begin
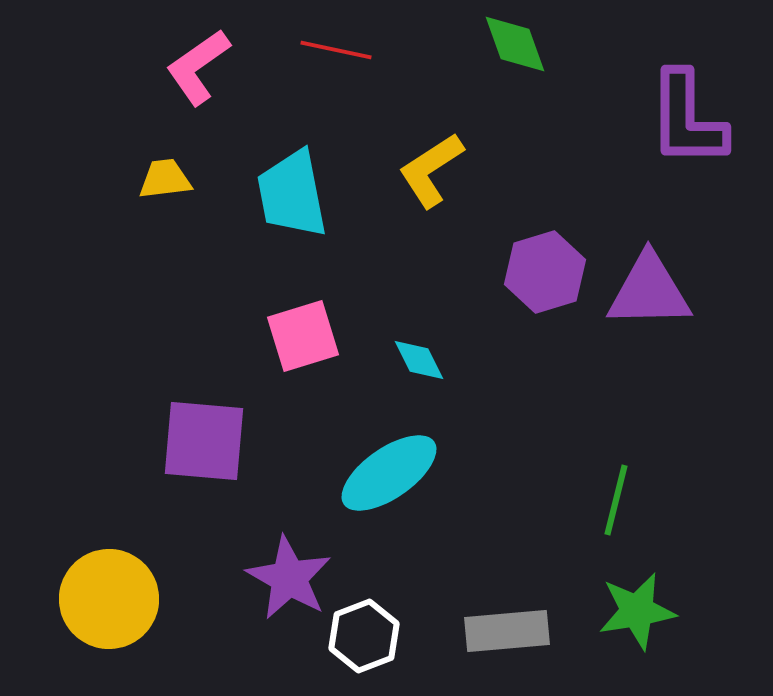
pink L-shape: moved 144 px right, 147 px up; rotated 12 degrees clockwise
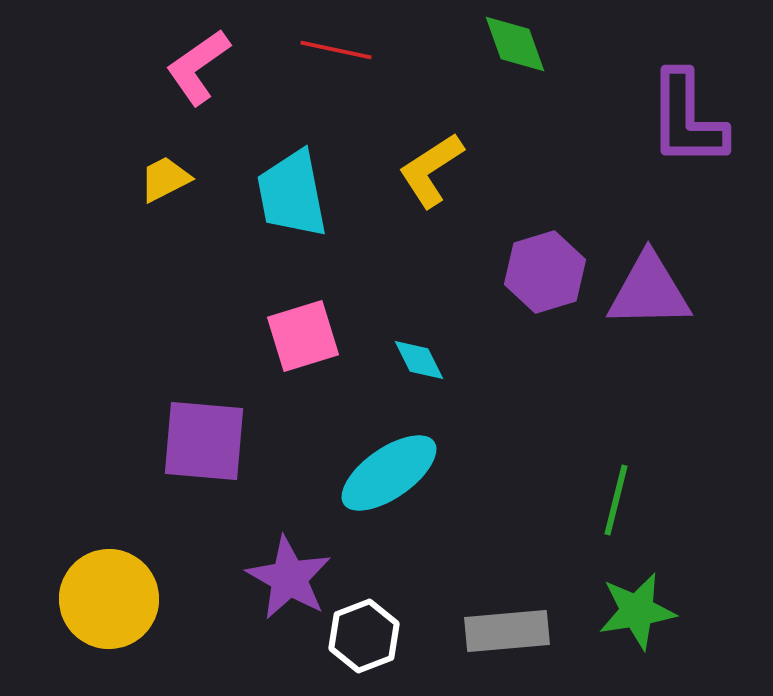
yellow trapezoid: rotated 20 degrees counterclockwise
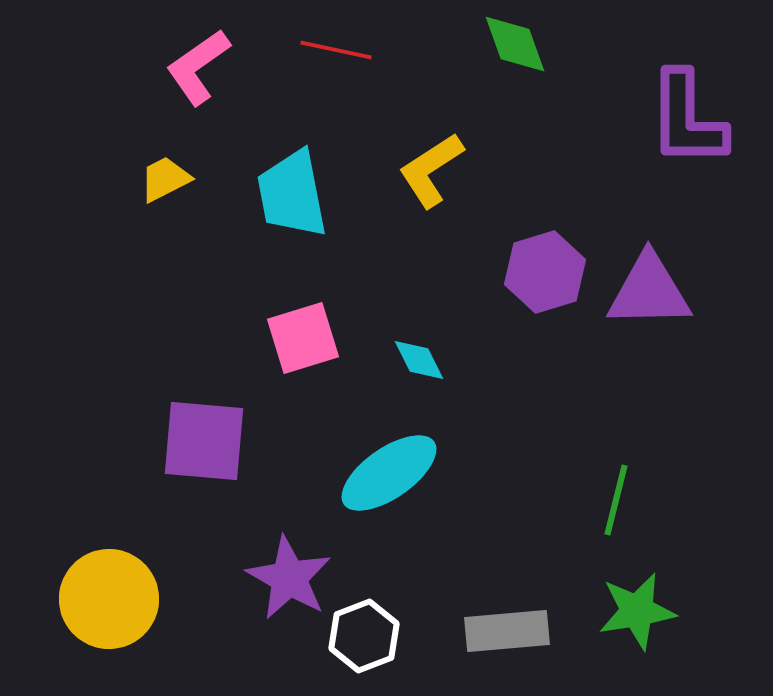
pink square: moved 2 px down
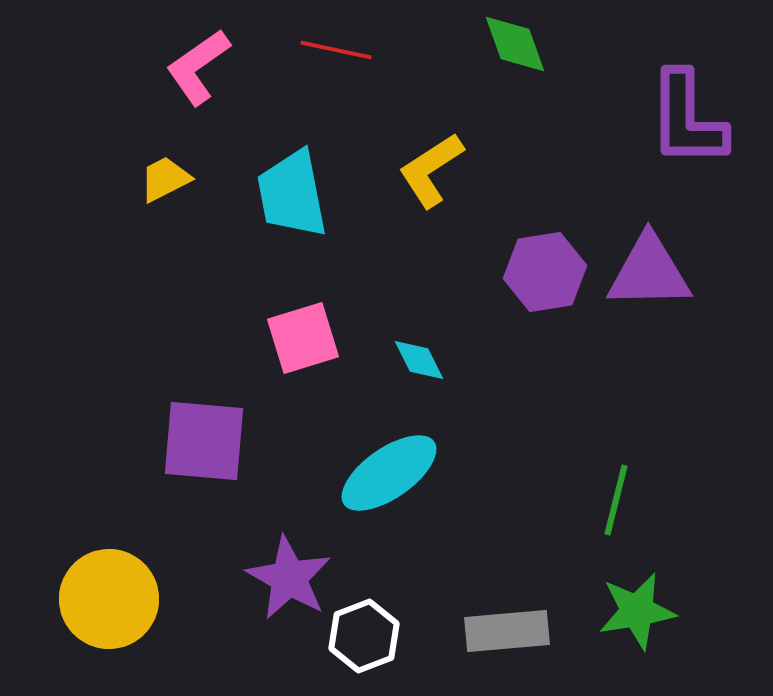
purple hexagon: rotated 8 degrees clockwise
purple triangle: moved 19 px up
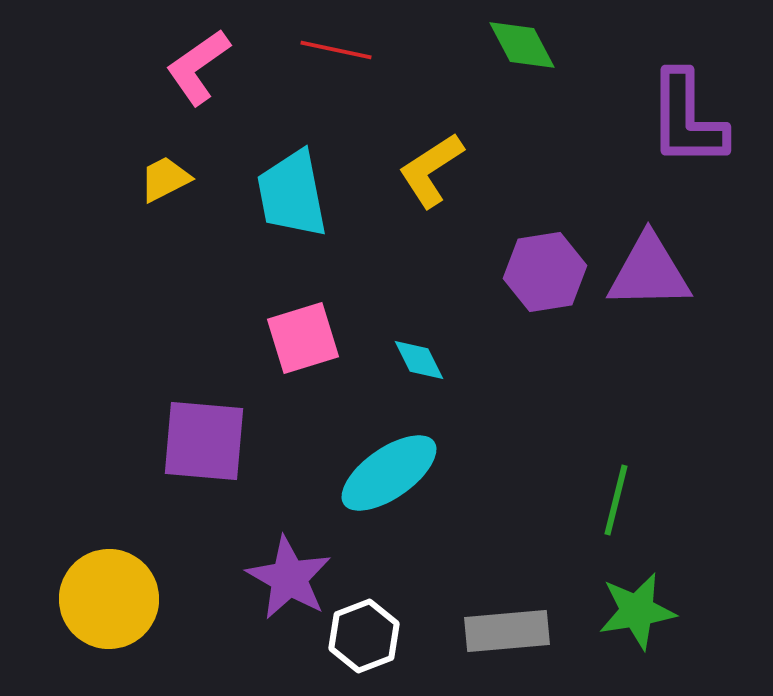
green diamond: moved 7 px right, 1 px down; rotated 8 degrees counterclockwise
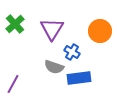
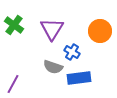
green cross: moved 1 px left, 1 px down; rotated 12 degrees counterclockwise
gray semicircle: moved 1 px left
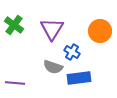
purple line: moved 2 px right, 1 px up; rotated 66 degrees clockwise
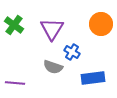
orange circle: moved 1 px right, 7 px up
blue rectangle: moved 14 px right
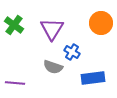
orange circle: moved 1 px up
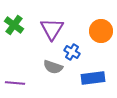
orange circle: moved 8 px down
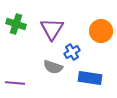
green cross: moved 2 px right, 1 px up; rotated 18 degrees counterclockwise
blue cross: rotated 28 degrees clockwise
blue rectangle: moved 3 px left; rotated 15 degrees clockwise
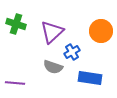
purple triangle: moved 3 px down; rotated 15 degrees clockwise
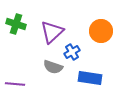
purple line: moved 1 px down
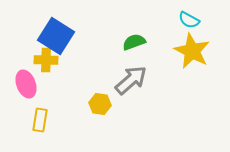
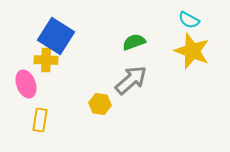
yellow star: rotated 6 degrees counterclockwise
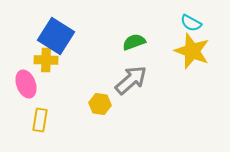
cyan semicircle: moved 2 px right, 3 px down
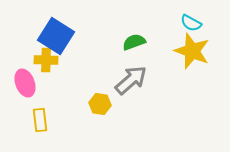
pink ellipse: moved 1 px left, 1 px up
yellow rectangle: rotated 15 degrees counterclockwise
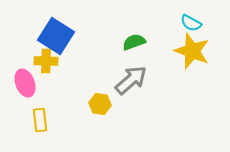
yellow cross: moved 1 px down
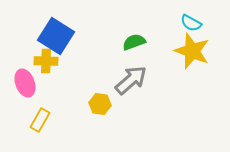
yellow rectangle: rotated 35 degrees clockwise
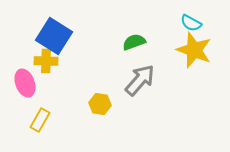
blue square: moved 2 px left
yellow star: moved 2 px right, 1 px up
gray arrow: moved 9 px right; rotated 8 degrees counterclockwise
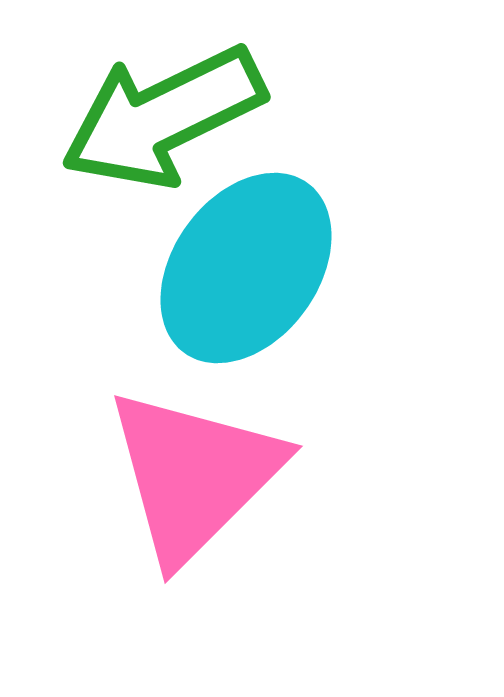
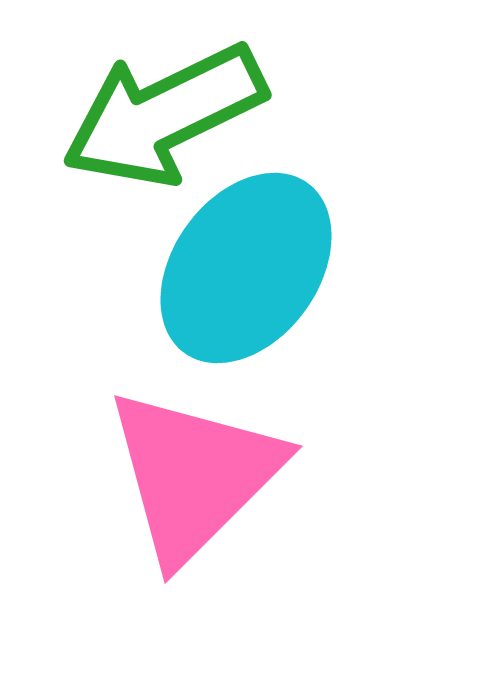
green arrow: moved 1 px right, 2 px up
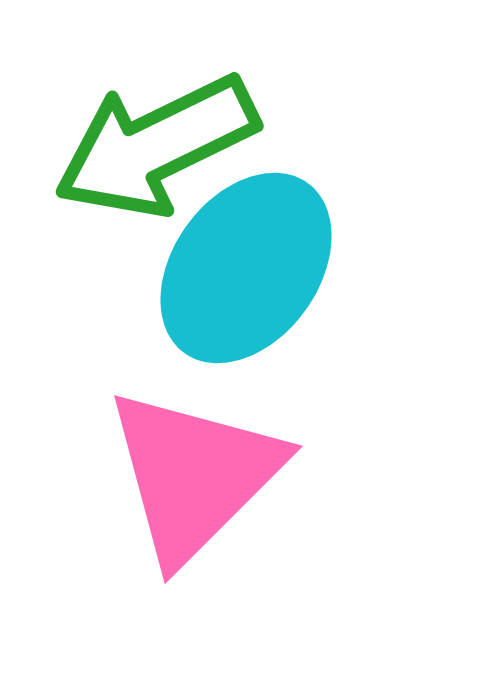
green arrow: moved 8 px left, 31 px down
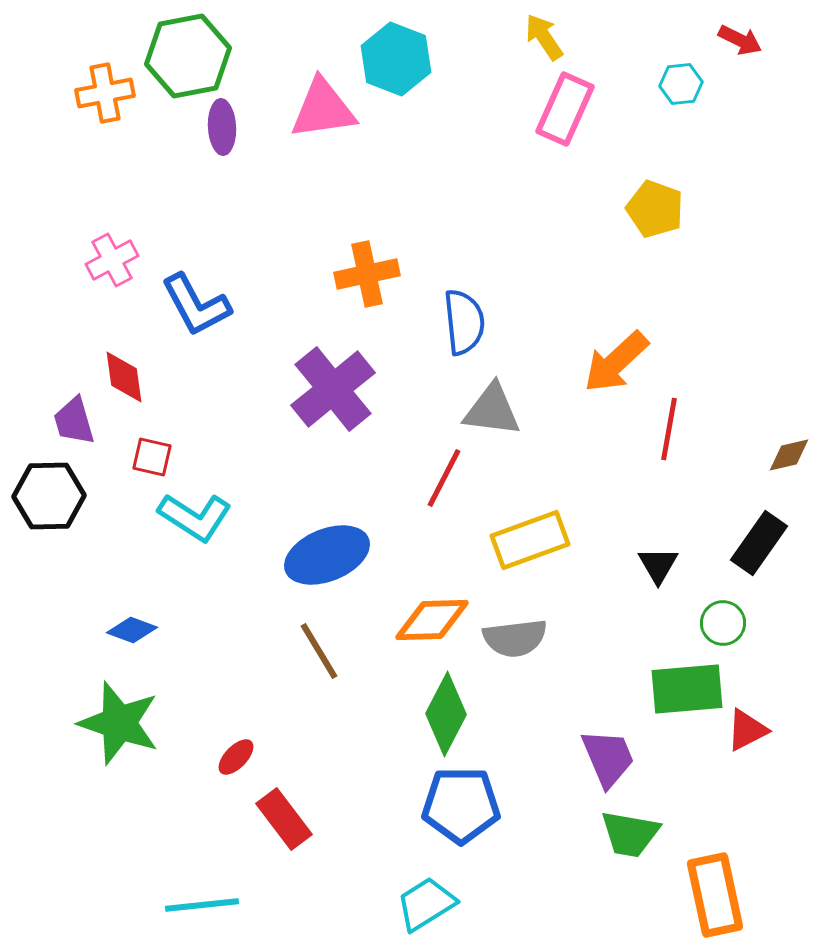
end
TASK GOAL.
Quote word for word every line of the entries above, omitting the picture lines.

ANSWER TO THE TASK.
pink L-shape: moved 144 px right, 147 px up; rotated 12 degrees clockwise
yellow trapezoid: rotated 20 degrees counterclockwise
pink square: moved 2 px down
purple hexagon: rotated 8 degrees clockwise
purple triangle: moved 19 px up
green diamond: moved 7 px right, 1 px down; rotated 8 degrees counterclockwise
green cross: moved 1 px left, 1 px down; rotated 12 degrees counterclockwise
gray semicircle: moved 1 px left
purple line: moved 2 px right, 1 px up; rotated 66 degrees clockwise
orange circle: moved 1 px right, 7 px up
blue rectangle: moved 14 px right
orange circle: moved 1 px up
orange circle: moved 8 px down
green cross: moved 2 px right, 1 px up; rotated 18 degrees counterclockwise
blue cross: rotated 28 degrees clockwise
blue rectangle: moved 3 px left; rotated 15 degrees clockwise
purple triangle: moved 3 px down; rotated 15 degrees clockwise
purple line: moved 1 px down
yellow star: rotated 6 degrees counterclockwise
cyan semicircle: moved 2 px right, 3 px down
pink ellipse: moved 1 px left, 1 px up
yellow rectangle: rotated 15 degrees counterclockwise
yellow cross: moved 1 px down
yellow rectangle: rotated 35 degrees clockwise
blue square: moved 2 px left
yellow star: moved 2 px right, 1 px up
gray arrow: moved 9 px right; rotated 8 degrees counterclockwise
green arrow: moved 1 px right, 2 px up
green arrow: moved 8 px left, 31 px down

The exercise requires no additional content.